## What is expected
Show every line of the data below that contains the string "grace".

## Records for this task
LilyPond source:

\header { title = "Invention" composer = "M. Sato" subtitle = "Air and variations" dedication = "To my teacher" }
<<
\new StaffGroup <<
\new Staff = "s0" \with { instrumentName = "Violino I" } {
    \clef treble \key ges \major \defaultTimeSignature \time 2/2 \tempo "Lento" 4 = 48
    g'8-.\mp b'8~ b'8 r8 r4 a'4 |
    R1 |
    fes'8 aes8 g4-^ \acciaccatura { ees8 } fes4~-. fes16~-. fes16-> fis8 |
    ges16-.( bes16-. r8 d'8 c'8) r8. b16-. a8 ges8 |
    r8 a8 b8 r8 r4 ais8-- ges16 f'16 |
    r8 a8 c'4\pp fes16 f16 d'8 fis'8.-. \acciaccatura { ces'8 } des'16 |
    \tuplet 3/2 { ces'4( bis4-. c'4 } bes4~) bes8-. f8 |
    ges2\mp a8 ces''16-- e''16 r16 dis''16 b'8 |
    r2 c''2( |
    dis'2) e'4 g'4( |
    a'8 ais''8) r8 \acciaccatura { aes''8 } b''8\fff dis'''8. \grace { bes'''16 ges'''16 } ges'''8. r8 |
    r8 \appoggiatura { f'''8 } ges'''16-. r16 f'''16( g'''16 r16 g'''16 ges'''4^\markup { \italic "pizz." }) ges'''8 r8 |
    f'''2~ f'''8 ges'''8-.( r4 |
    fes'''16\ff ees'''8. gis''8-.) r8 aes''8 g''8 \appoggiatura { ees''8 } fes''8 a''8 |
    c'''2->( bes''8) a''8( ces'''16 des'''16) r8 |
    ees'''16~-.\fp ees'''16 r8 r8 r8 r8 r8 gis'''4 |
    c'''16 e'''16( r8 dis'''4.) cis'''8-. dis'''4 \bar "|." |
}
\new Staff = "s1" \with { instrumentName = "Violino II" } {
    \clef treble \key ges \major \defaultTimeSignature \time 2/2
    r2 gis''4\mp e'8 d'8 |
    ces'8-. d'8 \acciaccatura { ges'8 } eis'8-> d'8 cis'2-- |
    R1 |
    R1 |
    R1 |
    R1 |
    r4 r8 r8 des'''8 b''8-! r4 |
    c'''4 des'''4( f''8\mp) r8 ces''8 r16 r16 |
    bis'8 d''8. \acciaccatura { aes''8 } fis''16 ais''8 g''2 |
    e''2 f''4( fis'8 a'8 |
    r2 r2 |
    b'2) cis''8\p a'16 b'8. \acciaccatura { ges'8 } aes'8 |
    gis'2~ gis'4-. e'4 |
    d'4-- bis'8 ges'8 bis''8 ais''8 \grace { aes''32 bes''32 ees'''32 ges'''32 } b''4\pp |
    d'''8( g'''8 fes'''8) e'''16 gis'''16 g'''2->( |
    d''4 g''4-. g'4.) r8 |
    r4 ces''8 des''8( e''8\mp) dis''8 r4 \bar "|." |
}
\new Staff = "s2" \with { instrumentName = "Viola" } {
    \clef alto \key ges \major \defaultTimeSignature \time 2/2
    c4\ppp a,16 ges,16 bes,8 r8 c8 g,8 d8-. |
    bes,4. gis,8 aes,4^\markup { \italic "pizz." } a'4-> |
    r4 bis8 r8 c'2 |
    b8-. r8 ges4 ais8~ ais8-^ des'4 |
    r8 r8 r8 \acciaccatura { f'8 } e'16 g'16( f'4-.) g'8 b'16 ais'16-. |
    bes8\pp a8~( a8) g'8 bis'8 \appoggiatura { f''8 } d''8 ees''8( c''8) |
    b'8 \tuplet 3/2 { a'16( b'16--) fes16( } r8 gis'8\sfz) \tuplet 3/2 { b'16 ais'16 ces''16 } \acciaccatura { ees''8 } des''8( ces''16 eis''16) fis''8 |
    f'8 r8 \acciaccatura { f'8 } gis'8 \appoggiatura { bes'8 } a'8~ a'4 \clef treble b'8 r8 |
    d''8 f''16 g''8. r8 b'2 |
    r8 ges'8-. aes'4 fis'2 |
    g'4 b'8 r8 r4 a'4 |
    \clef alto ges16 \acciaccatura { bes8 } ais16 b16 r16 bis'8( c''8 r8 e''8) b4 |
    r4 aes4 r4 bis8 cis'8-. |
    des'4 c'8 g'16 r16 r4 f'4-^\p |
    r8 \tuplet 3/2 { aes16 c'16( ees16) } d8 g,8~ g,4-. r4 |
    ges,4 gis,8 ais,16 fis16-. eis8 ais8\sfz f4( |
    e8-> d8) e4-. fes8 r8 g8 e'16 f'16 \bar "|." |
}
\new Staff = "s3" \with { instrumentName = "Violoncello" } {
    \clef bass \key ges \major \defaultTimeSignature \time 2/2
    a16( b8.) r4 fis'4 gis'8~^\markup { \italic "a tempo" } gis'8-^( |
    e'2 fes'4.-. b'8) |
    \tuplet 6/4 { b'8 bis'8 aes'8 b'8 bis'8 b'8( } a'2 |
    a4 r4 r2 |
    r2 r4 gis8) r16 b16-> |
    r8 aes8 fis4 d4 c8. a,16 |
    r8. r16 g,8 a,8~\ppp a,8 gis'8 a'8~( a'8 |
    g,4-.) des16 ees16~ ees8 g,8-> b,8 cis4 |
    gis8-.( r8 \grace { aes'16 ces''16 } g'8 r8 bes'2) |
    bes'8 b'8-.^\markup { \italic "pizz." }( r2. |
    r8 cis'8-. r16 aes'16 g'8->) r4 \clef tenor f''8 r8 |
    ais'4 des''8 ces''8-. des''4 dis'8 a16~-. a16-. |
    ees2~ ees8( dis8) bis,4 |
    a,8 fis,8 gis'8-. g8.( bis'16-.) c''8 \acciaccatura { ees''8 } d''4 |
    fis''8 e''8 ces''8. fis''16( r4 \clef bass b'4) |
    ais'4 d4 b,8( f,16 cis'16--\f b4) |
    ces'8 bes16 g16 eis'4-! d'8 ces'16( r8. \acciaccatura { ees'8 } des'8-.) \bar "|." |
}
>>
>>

## Exercise output
    a'8 ais''8) r8 \acciaccatura { aes''8 } b''8\fff dis'''8. \grace { bes'''16 ges'''16 } ges'''8. r8 |
    d'4-- bis'8 ges'8 bis''8 ais''8 \grace { aes''32 bes''32 ees'''32 ges'''32 } b''4\pp |
    gis8-.( r8 \grace { aes'16 ces''16 } g'8 r8 bes'2) |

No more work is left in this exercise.